Entries shown START
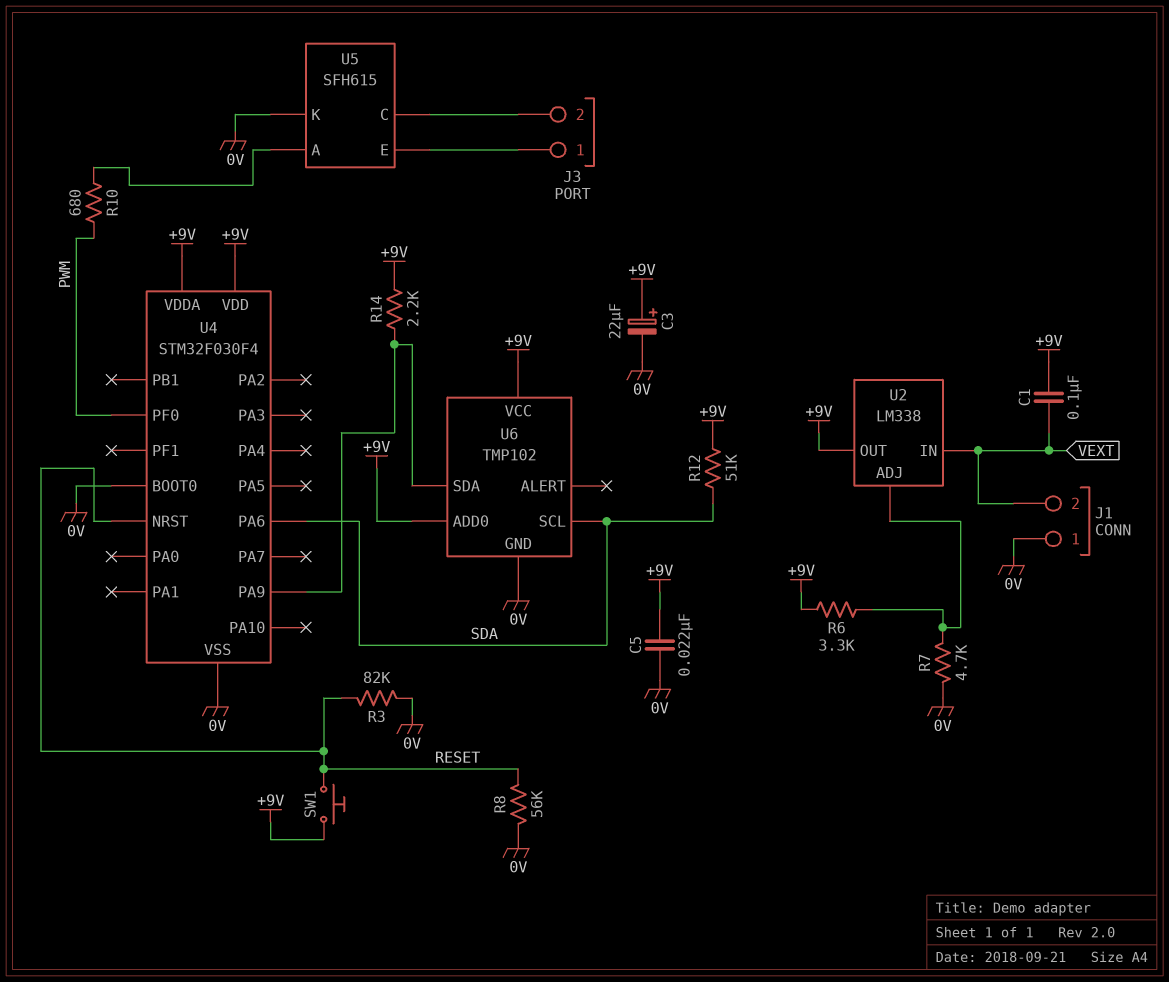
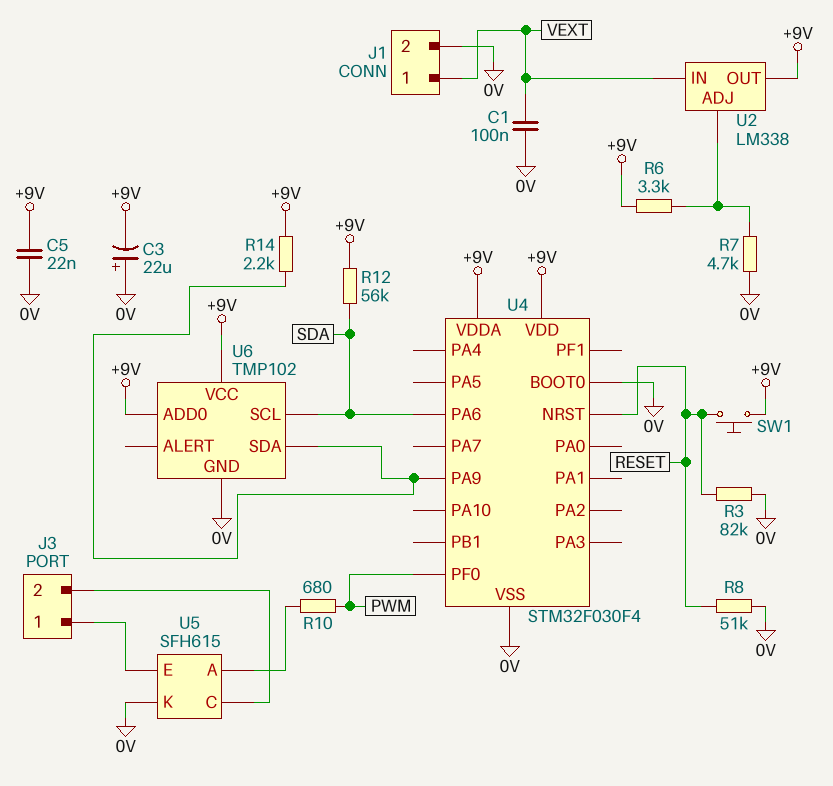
C1: 100nF (+9V, VEXT) -> 100nF (0V, VEXT)
C3: 22uF (plus +9V, minus 0V) -> 22uF (plus 0V, minus +9V)
J1 pin 1: 0V -> VEXT
J1 pin 2: VEXT -> 0V
R8: 56k (0V, RESET) -> 51k (0V, RESET)
R12: 51k (+9V, SDA) -> 56k (+9V, SDA)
Entries shown END
## Task description
Each entry is to be written out again word for word, and any pictures are to be omitted.

## Your response
C1: 100nF (+9V, VEXT) -> 100nF (0V, VEXT)
C3: 22uF (plus +9V, minus 0V) -> 22uF (plus 0V, minus +9V)
J1 pin 1: 0V -> VEXT
J1 pin 2: VEXT -> 0V
R8: 56k (0V, RESET) -> 51k (0V, RESET)
R12: 51k (+9V, SDA) -> 56k (+9V, SDA)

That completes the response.